Exercise aim: Track down every line below that holds "pink" and copy it.

>>>

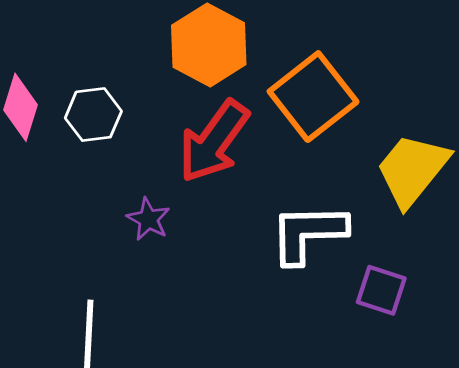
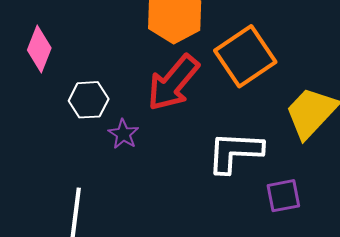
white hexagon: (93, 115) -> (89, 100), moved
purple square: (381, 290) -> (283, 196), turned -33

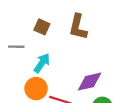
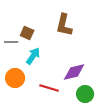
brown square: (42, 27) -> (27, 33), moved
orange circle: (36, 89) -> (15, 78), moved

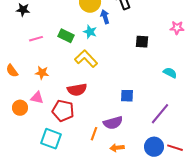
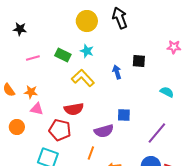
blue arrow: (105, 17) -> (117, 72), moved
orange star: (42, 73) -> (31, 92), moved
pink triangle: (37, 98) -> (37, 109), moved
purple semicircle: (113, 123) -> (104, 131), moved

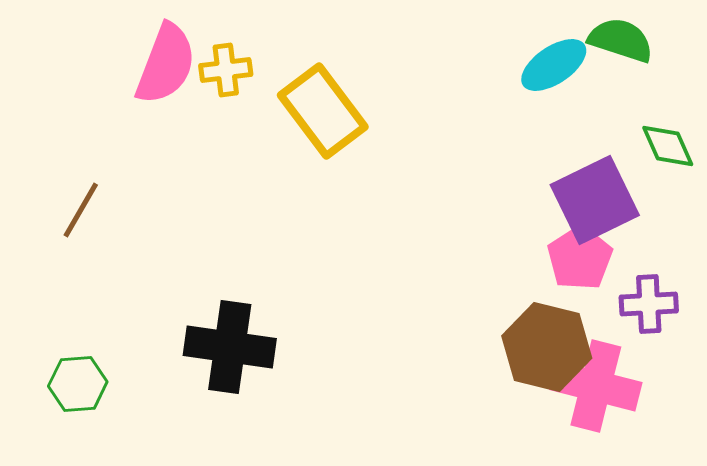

<<<
>>>

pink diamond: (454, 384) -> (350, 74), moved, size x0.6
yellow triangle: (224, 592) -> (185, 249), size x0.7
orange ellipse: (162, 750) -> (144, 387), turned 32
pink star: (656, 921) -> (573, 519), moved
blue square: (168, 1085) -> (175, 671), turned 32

<<<
>>>

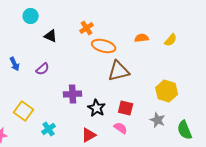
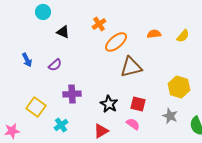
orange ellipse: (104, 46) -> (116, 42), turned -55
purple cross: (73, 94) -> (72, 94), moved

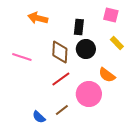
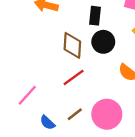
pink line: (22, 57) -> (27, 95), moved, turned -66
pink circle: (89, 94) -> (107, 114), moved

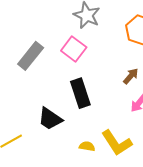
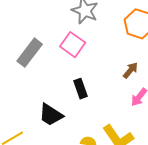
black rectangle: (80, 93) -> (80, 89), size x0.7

<<<

Exercise answer:
pink triangle: (37, 98) -> (37, 109), moved
pink diamond: (454, 384) -> (350, 74), moved, size x0.6
pink star: (656, 921) -> (573, 519), moved
pink line: (22, 57) -> (27, 95), moved, turned -66
pink circle: (89, 94) -> (107, 114), moved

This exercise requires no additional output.